-- Work to be completed --
For each line in the data below that holds "turquoise", return a copy.

-- Provided information --
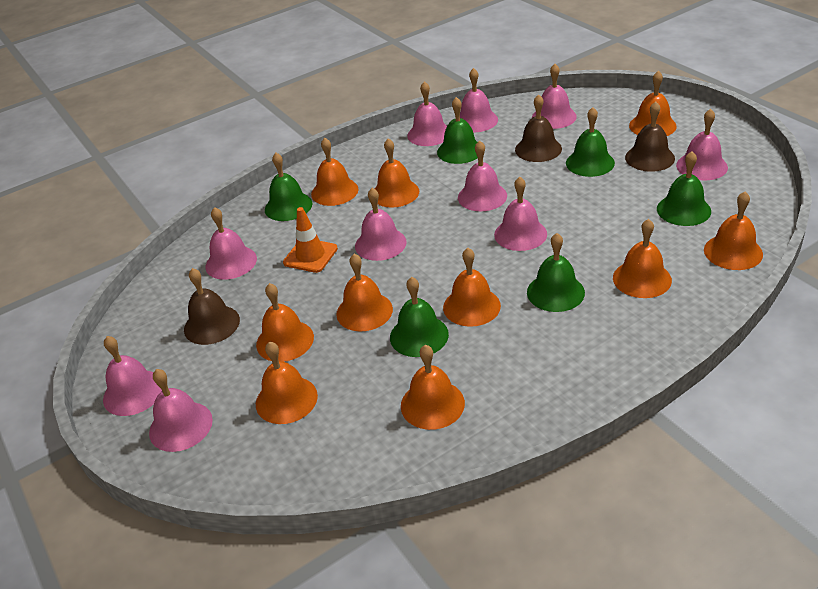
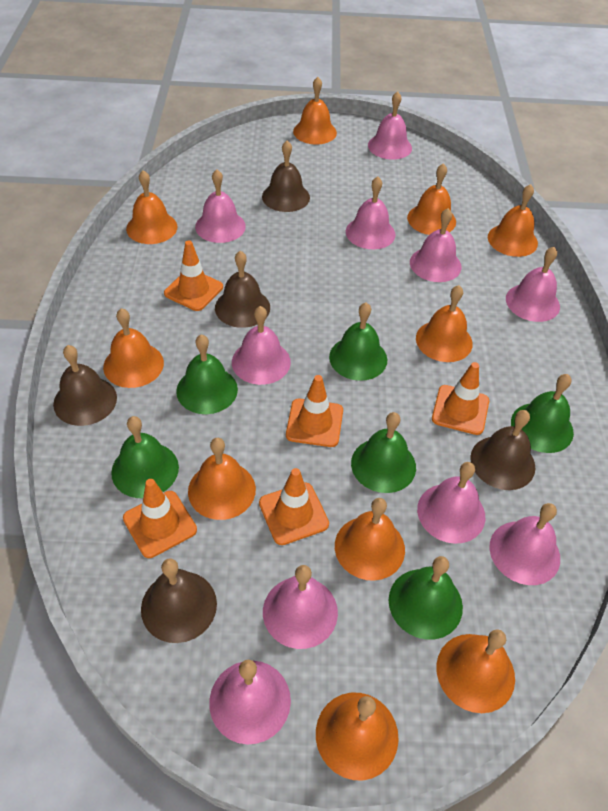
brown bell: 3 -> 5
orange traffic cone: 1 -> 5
---
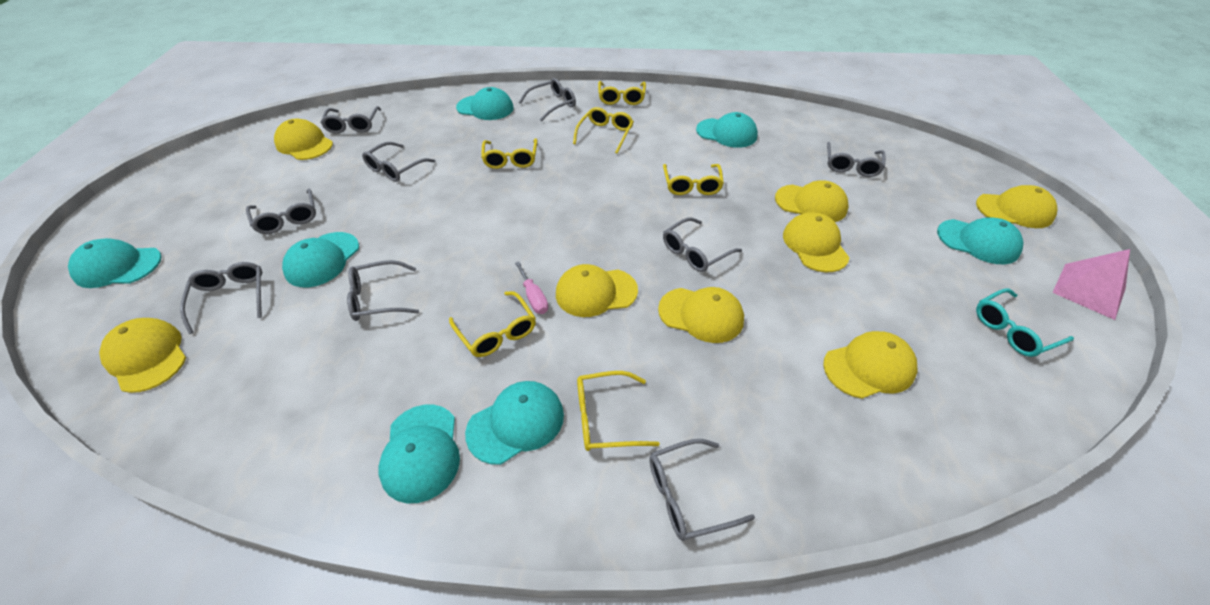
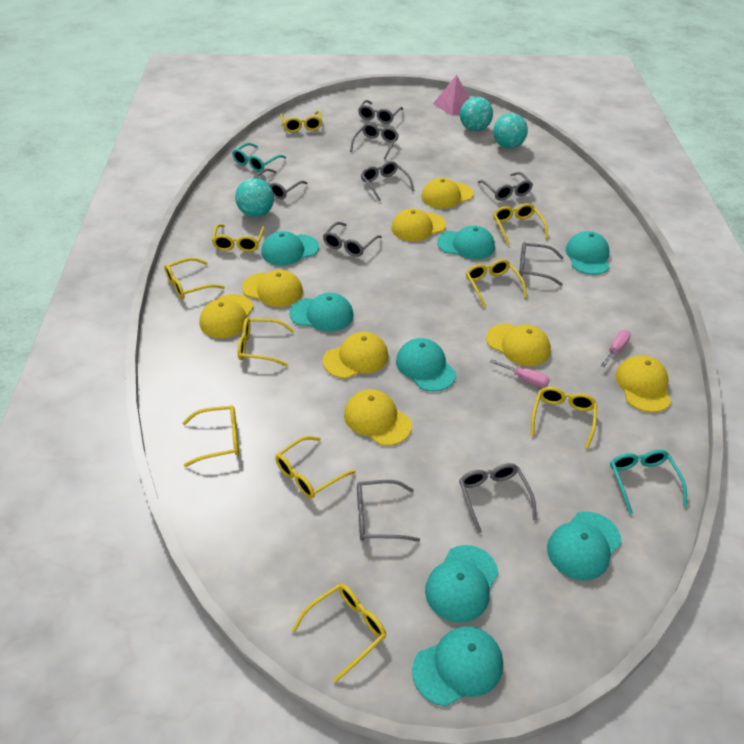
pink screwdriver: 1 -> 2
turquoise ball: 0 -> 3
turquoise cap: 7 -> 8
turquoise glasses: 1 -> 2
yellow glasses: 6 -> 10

-- Solution to this exercise --
turquoise ball: 0 -> 3
turquoise cap: 7 -> 8
turquoise glasses: 1 -> 2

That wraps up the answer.